> **Problem description**: Return the lines below that contain "toothbrush".

(Source material begins)

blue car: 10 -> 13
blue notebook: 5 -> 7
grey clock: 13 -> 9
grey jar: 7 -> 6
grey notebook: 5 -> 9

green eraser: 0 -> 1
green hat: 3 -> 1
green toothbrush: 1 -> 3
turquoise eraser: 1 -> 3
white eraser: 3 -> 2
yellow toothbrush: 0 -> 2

(Source material ends)
(Source material begins)

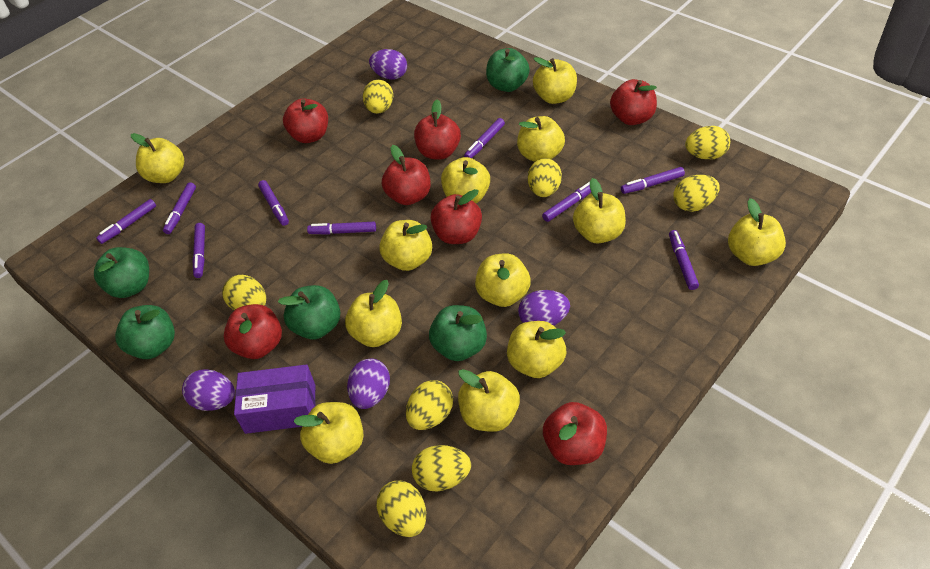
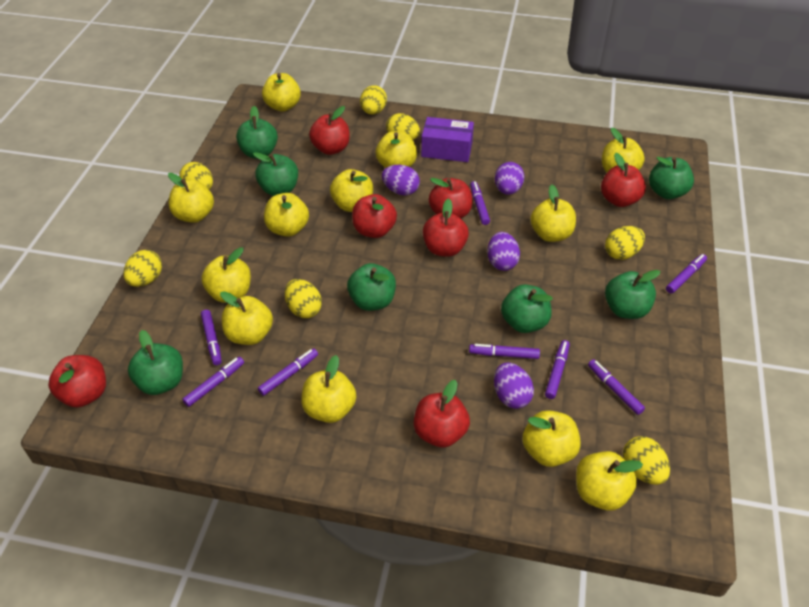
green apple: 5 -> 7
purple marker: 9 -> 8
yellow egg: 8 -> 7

(Source material ends)

> **Answer below**:
green toothbrush: 1 -> 3
yellow toothbrush: 0 -> 2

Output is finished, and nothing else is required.